▶ **AIM OF THE TASK**
Copy, word for word, the lines below from the one containing "(249, 427) = (557, 204): turquoise" up to and including the one containing "(408, 202) = (310, 192): orange", with pictures left out.

▶ **RECORDS FOR THIS EXERCISE**
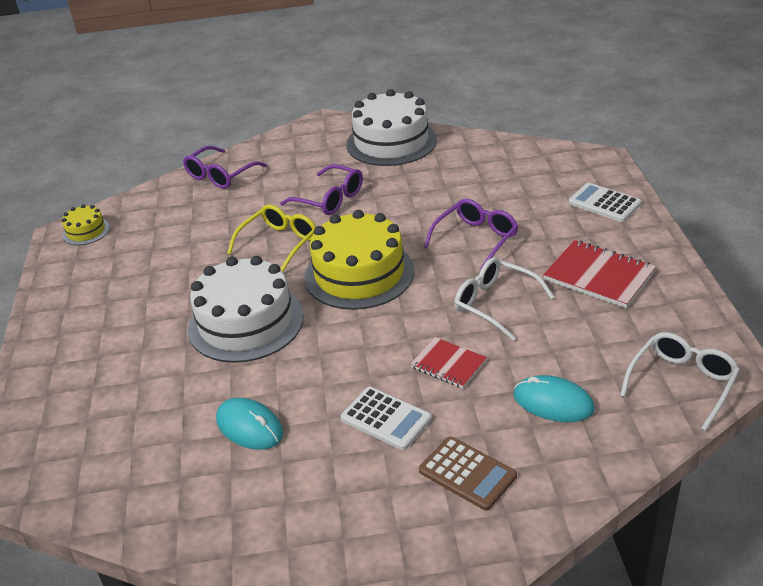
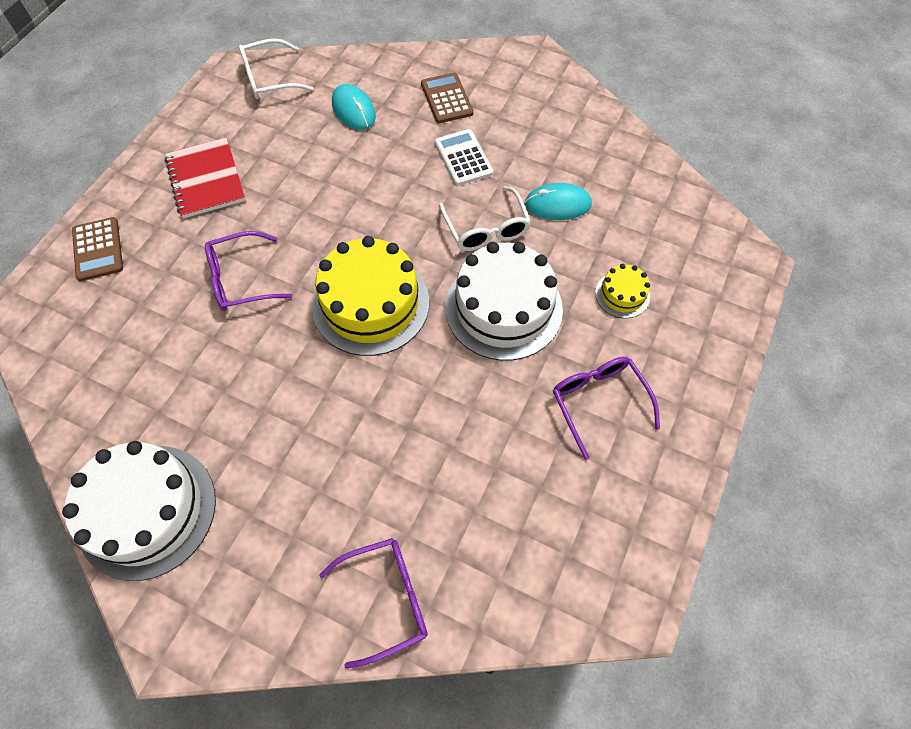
camera: 150 degrees left, 25 degrees up
(86, 231) = (605, 588): yellow cake -> yellow cake (622, 294)
(249, 427) = (557, 204): turquoise mouse -> turquoise mouse turned 75 degrees counterclockwise
(279, 243) = (407, 399): yellow glasses -> none
(330, 199) = (306, 440): purple glasses -> purple glasses (598, 402)
(448, 364) = (387, 173): red notebook -> none
(495, 303) = (303, 203): white glasses -> white glasses (486, 229)
(604, 203) = (98, 249): white calculator -> brown calculator

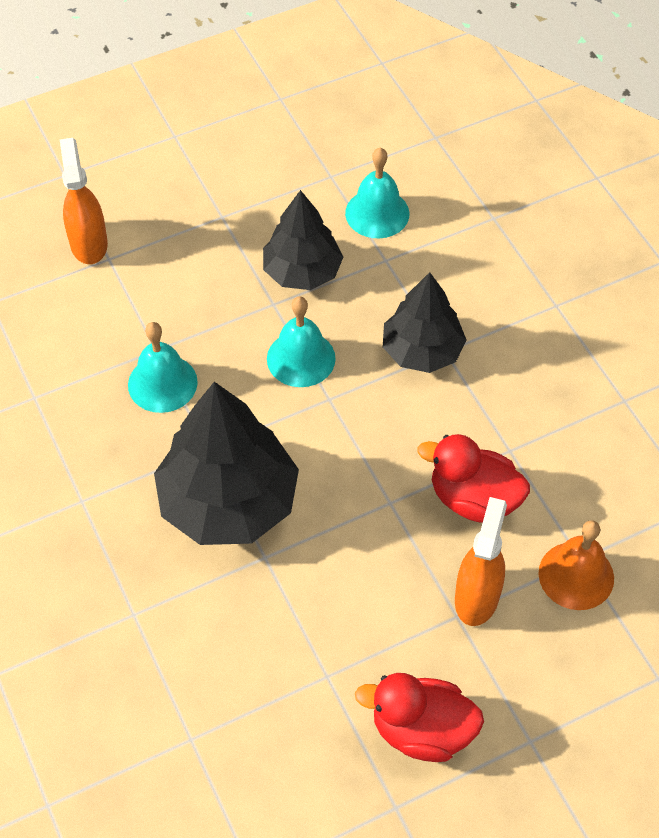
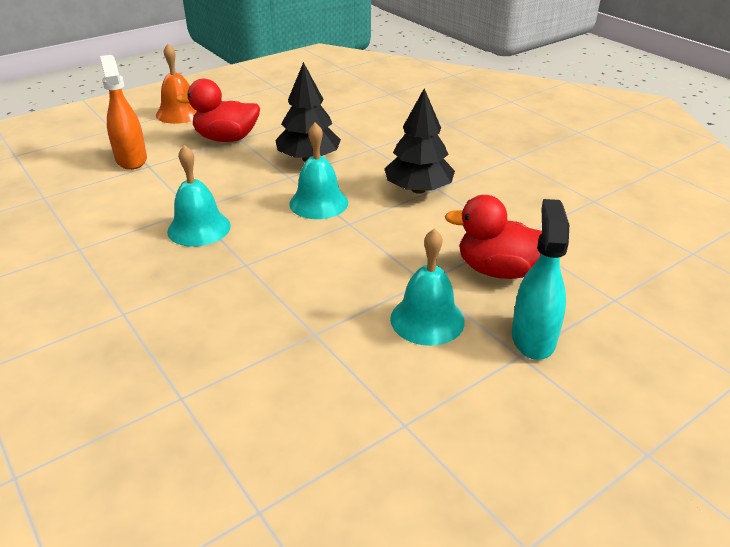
camera: 10 degrees left, 20 degrees down
(228, 502) = (271, 298): black tree -> none
(377, 213) = (359, 127): turquoise bell -> turquoise bell (427, 319)
(421, 730) = (525, 461): red duck -> red duck (226, 139)
(477, 597) = (533, 338): orange spray bottle -> turquoise spray bottle
(576, 575) = (617, 311): orange bell -> orange bell (180, 113)

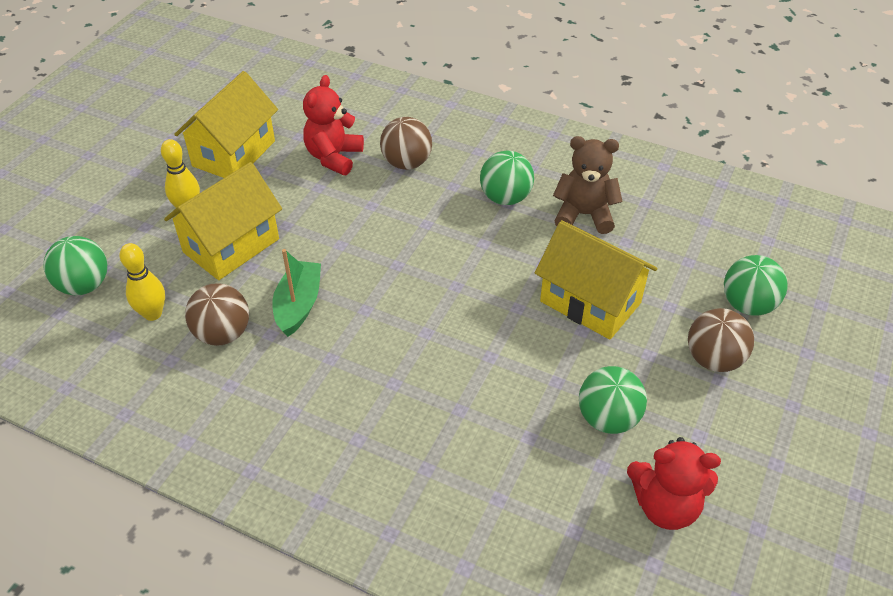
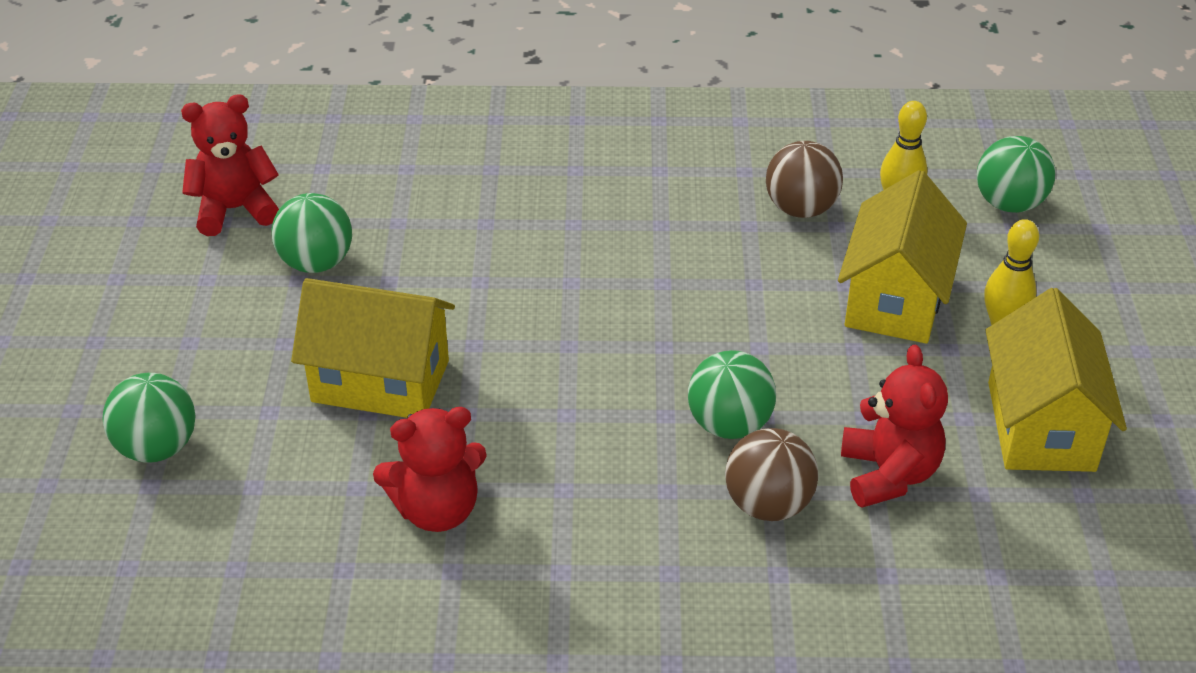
camera: 155 degrees right, 5 degrees down
(298, 305) = (745, 262): green boat -> none
(505, 198) = (574, 497): green ball -> green ball (729, 425)
(584, 215) = (437, 510): brown teddy bear -> red teddy bear
(713, 359) = (199, 362): brown ball -> none

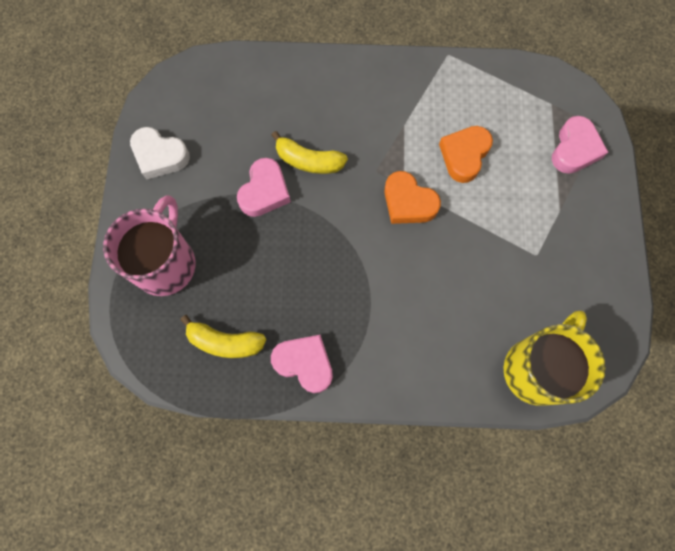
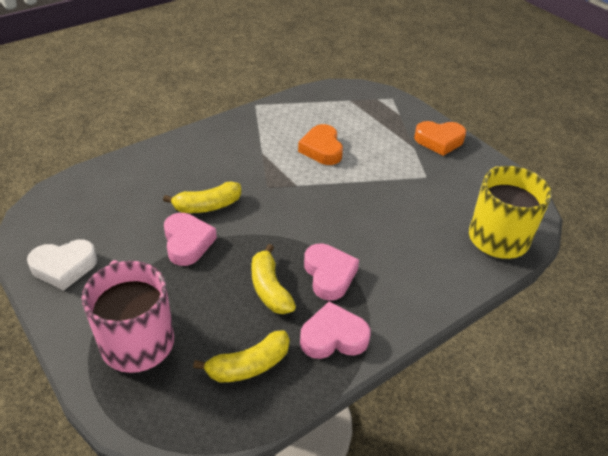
camera: 40 degrees left, 30 degrees down
(293, 283) = (269, 288): none -> yellow banana
(408, 202) = (310, 192): orange heart -> orange heart (439, 141)
(574, 149) = (388, 114): pink heart -> pink heart (329, 275)

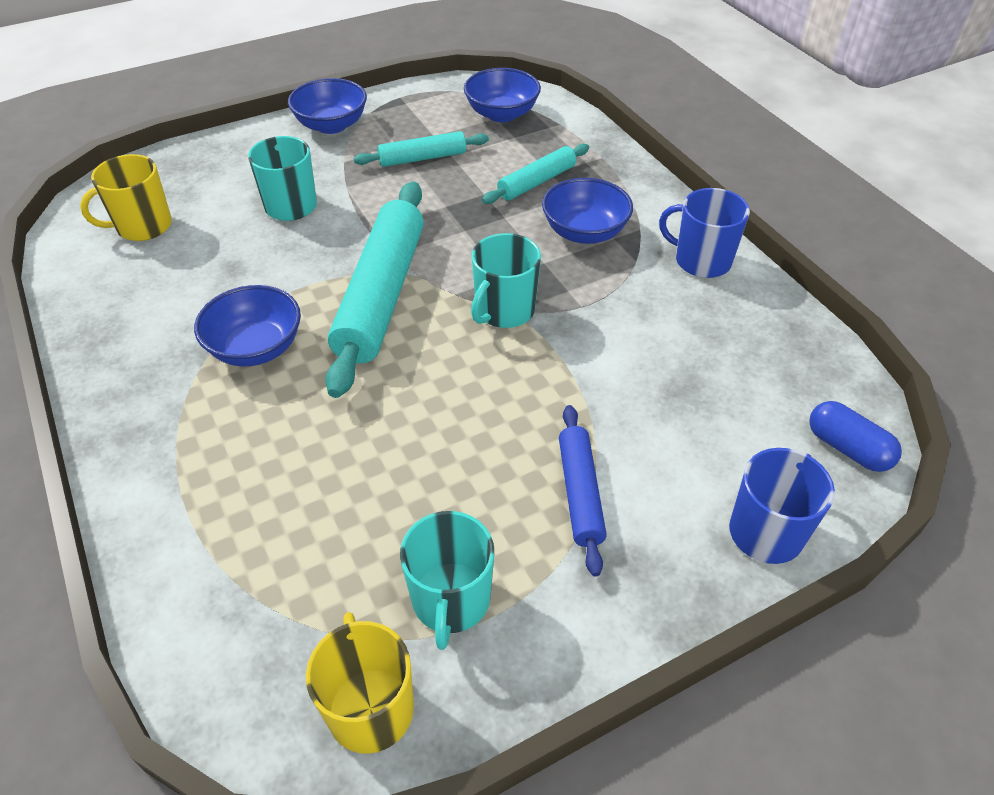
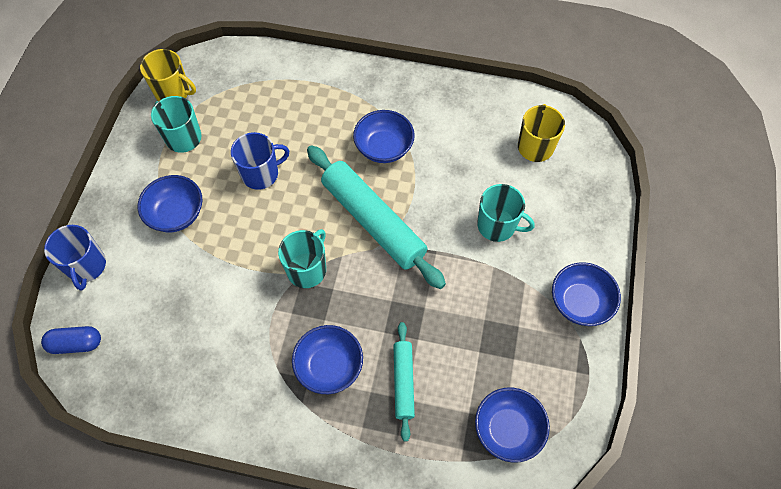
camera: 130 degrees right, 15 degrees up
(422, 158) = (490, 332): turquoise rolling pin -> none
(504, 310) = (307, 269): turquoise mug -> turquoise mug turned 45 degrees clockwise
(580, 493) = (176, 214): blue rolling pin -> blue bowl
(701, 261) = (244, 410): blue mug -> blue mug (261, 174)

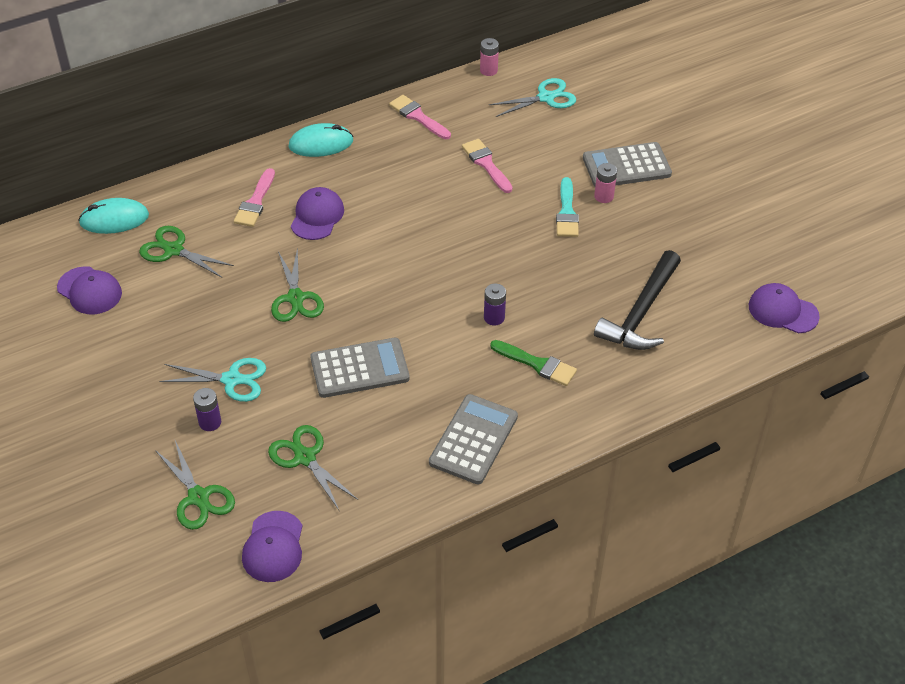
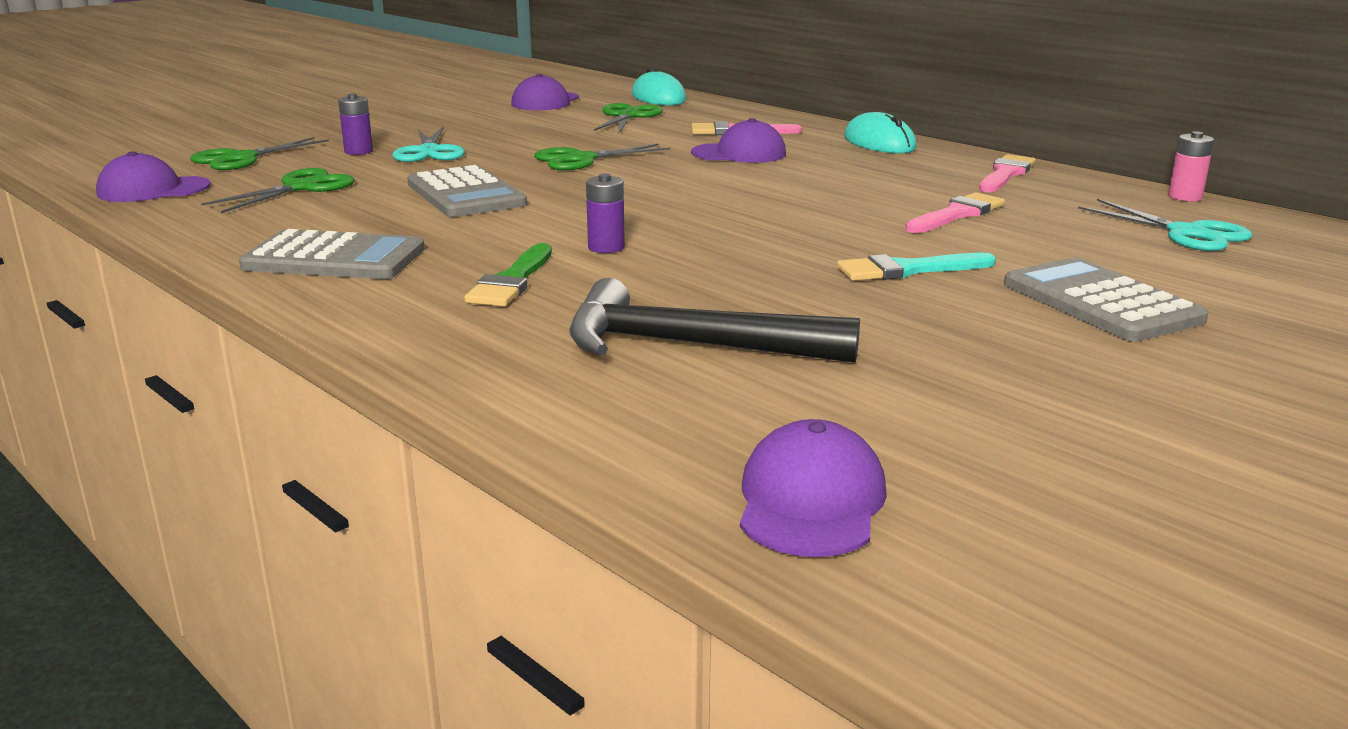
camera: 75 degrees right, 25 degrees down
(603, 196) = (987, 292): pink battery -> none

▶ **EXERCISE SOLUTION**
(249, 427) = (557, 204): turquoise mouse -> turquoise mouse turned 75 degrees counterclockwise
(279, 243) = (407, 399): yellow glasses -> none
(330, 199) = (306, 440): purple glasses -> purple glasses (598, 402)
(448, 364) = (387, 173): red notebook -> none
(495, 303) = (303, 203): white glasses -> white glasses (486, 229)
(604, 203) = (98, 249): white calculator -> brown calculator

camera: 10 degrees left, 20 degrees down
(228, 502) = (271, 298): black tree -> none
(377, 213) = (359, 127): turquoise bell -> turquoise bell (427, 319)
(421, 730) = (525, 461): red duck -> red duck (226, 139)
(477, 597) = (533, 338): orange spray bottle -> turquoise spray bottle
(576, 575) = (617, 311): orange bell -> orange bell (180, 113)

camera: 155 degrees right, 5 degrees down
(298, 305) = (745, 262): green boat -> none
(505, 198) = (574, 497): green ball -> green ball (729, 425)
(584, 215) = (437, 510): brown teddy bear -> red teddy bear
(713, 359) = (199, 362): brown ball -> none

camera: 40 degrees left, 30 degrees down
(293, 283) = (269, 288): none -> yellow banana
(408, 202) = (310, 192): orange heart -> orange heart (439, 141)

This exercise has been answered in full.